**YOUR OBJECTIVE**. All lines from the one with "(233, 452) = (117, 130): brown" to the end of the listing below are to be transcribed exactly; both end lines are included, and no other lines are.

**LISTED RECORDS**.

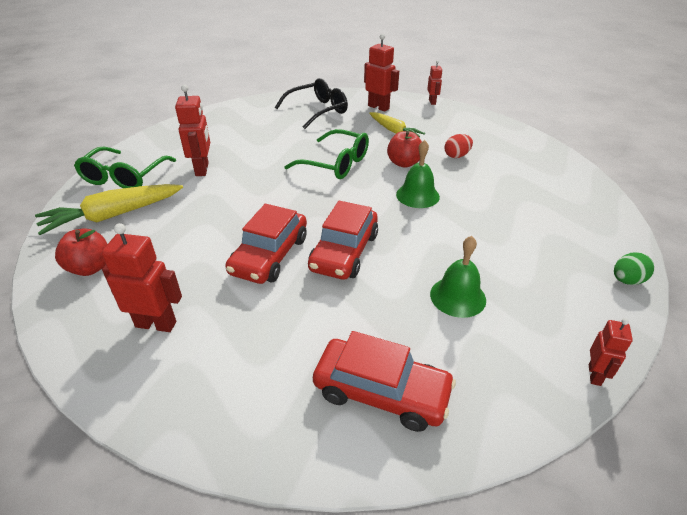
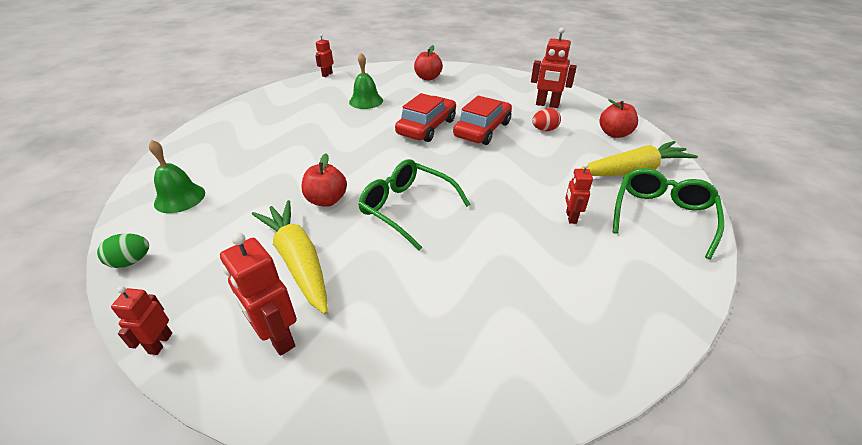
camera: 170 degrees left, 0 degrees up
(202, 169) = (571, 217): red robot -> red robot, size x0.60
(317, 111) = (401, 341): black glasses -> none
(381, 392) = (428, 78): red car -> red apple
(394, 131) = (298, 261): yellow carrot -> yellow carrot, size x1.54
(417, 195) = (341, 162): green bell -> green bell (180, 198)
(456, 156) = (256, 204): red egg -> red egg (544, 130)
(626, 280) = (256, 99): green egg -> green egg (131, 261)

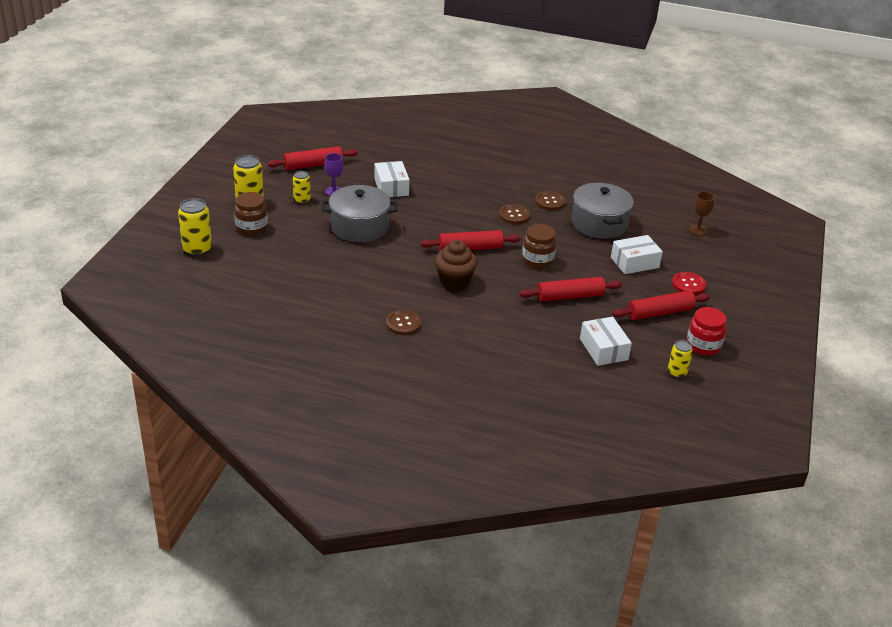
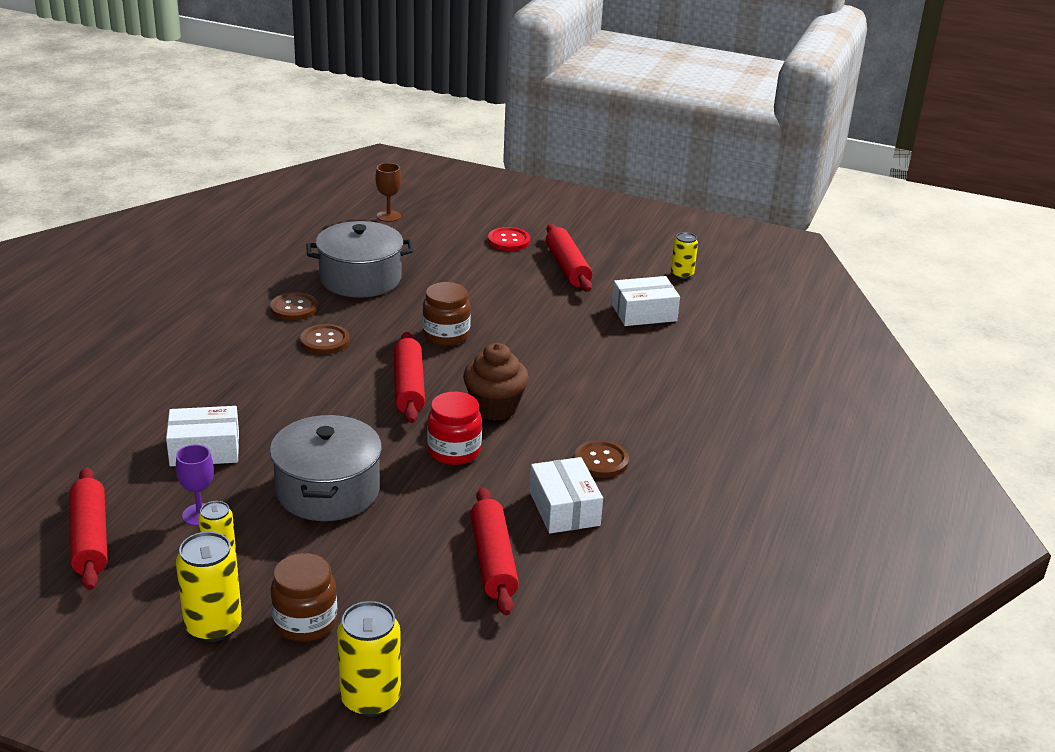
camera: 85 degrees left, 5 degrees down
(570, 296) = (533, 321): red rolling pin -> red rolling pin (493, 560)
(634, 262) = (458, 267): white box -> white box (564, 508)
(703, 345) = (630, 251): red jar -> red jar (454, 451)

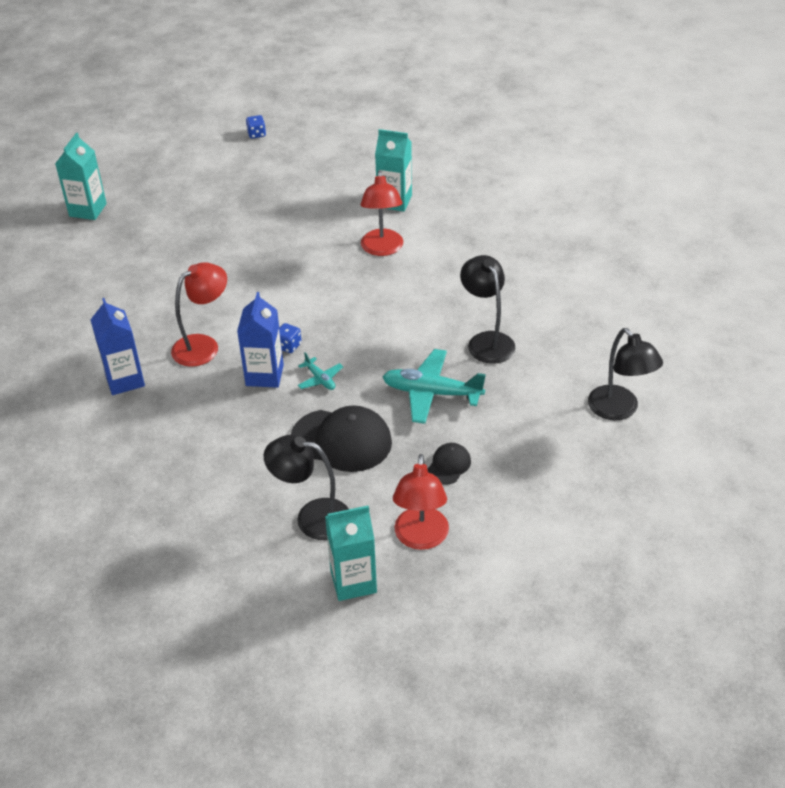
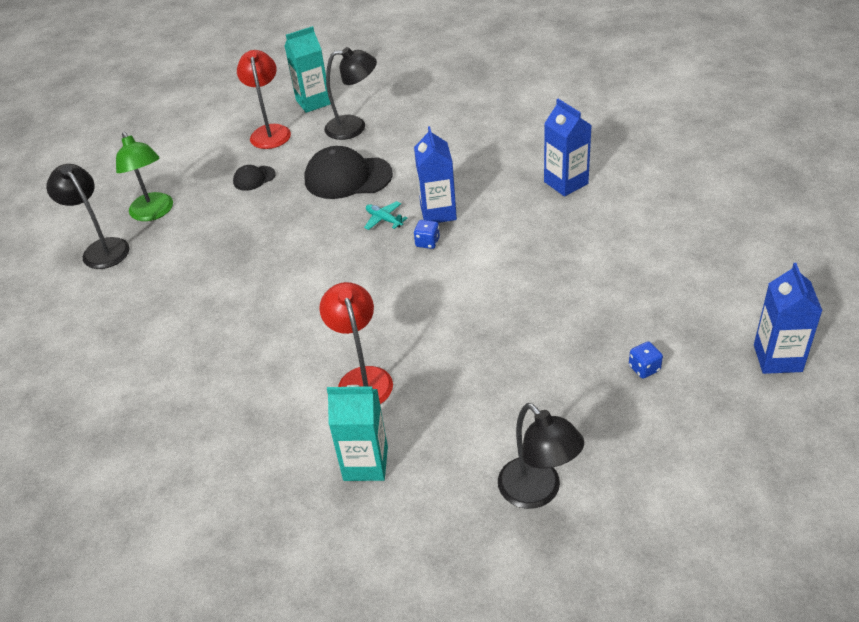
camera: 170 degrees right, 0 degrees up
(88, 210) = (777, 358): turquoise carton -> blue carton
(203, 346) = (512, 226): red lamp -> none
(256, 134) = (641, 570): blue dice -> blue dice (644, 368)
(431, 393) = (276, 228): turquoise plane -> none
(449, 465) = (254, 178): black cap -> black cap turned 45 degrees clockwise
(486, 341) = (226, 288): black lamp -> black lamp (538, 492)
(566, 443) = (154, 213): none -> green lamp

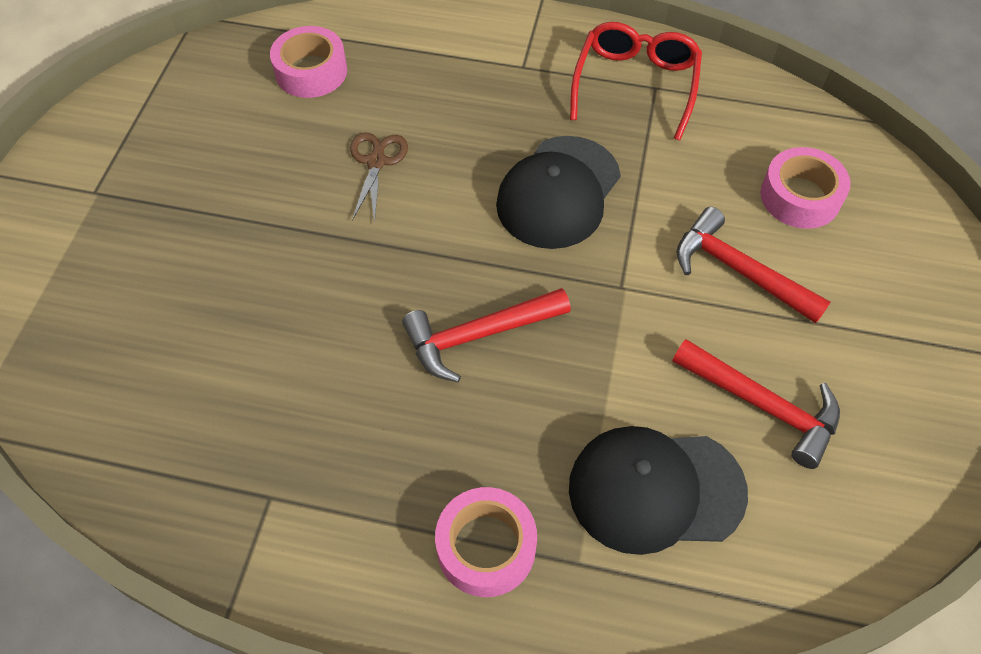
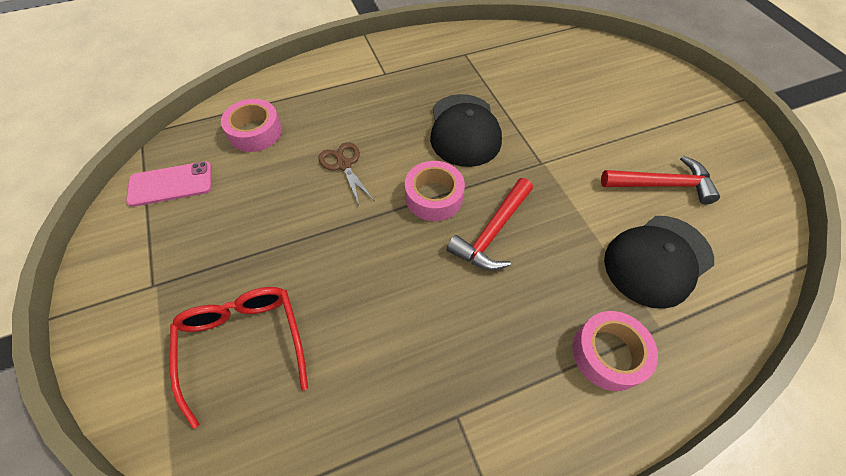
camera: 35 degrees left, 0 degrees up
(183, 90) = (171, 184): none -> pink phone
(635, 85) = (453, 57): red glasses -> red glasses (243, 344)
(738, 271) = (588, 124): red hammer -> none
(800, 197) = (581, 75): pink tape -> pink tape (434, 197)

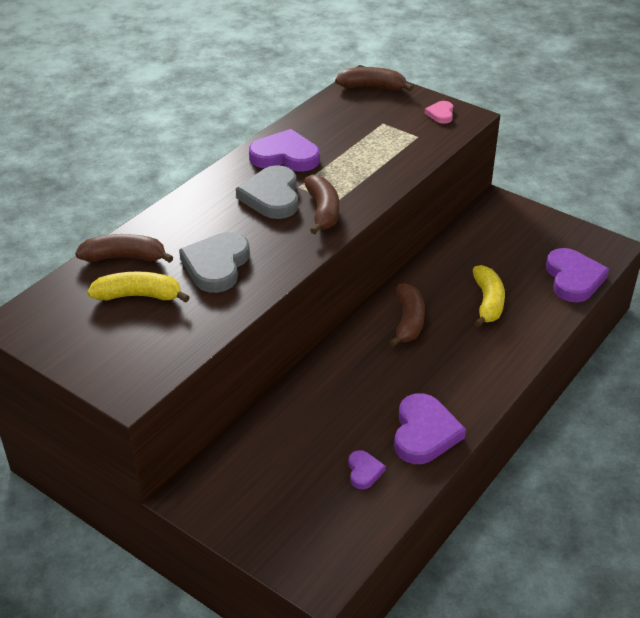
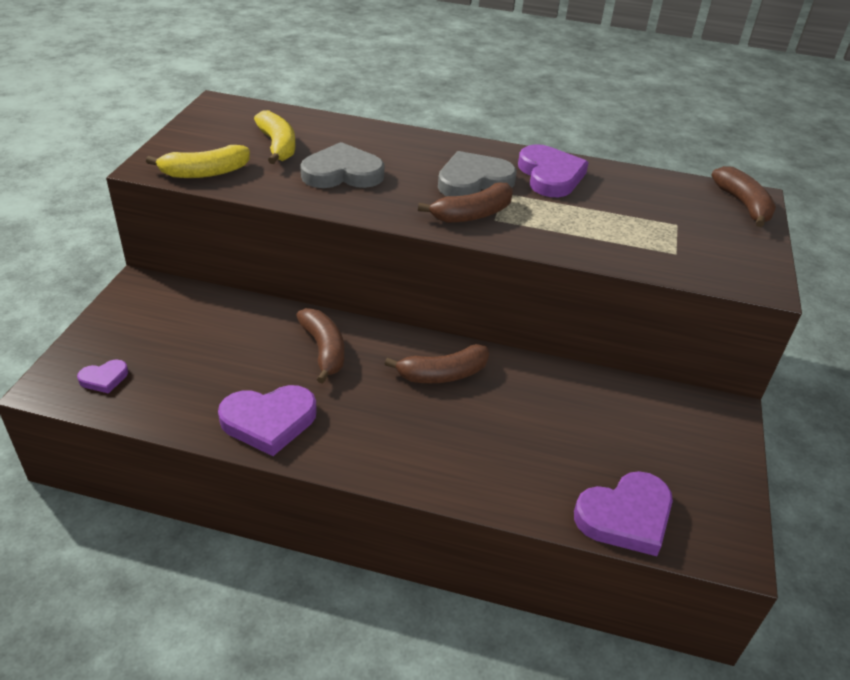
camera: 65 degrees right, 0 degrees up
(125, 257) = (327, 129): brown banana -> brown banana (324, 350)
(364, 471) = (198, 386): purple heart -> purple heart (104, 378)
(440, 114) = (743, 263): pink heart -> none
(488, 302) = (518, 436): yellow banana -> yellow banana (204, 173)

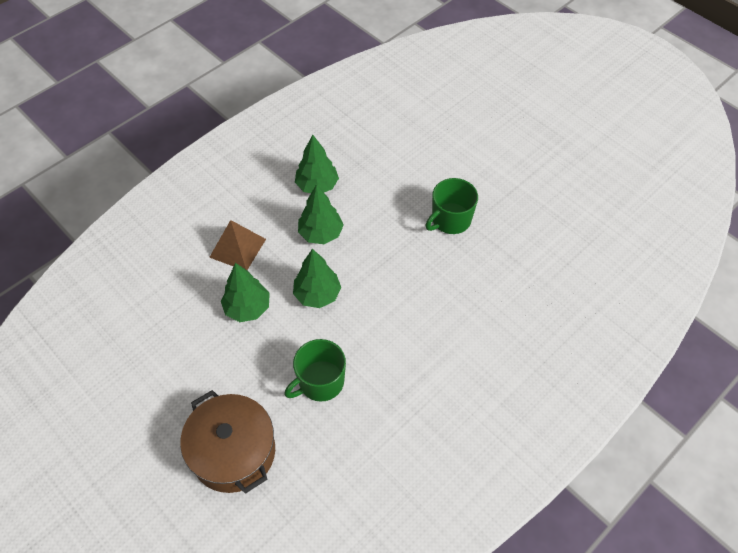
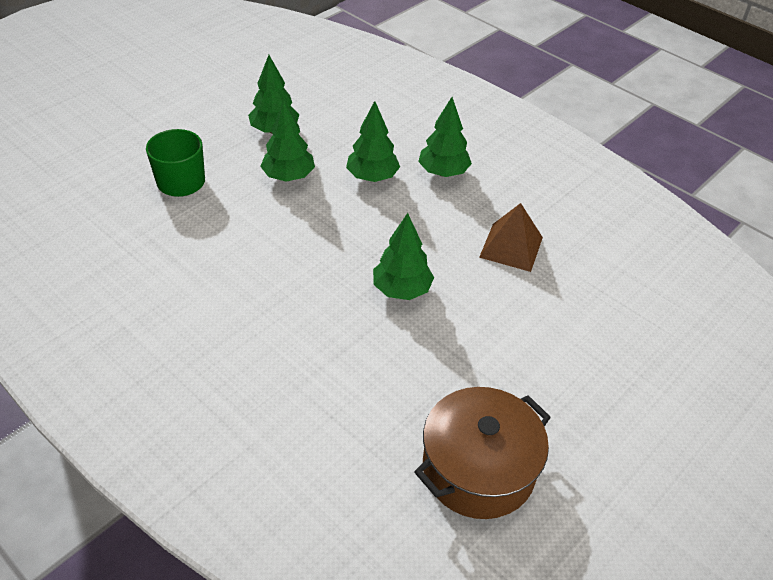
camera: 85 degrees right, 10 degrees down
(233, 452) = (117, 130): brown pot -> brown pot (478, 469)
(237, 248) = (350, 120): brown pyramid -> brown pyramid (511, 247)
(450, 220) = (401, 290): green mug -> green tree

**TASK RESULT**.
(233, 452) = (117, 130): brown pot -> brown pot (478, 469)
(237, 248) = (350, 120): brown pyramid -> brown pyramid (511, 247)
(450, 220) = (401, 290): green mug -> green tree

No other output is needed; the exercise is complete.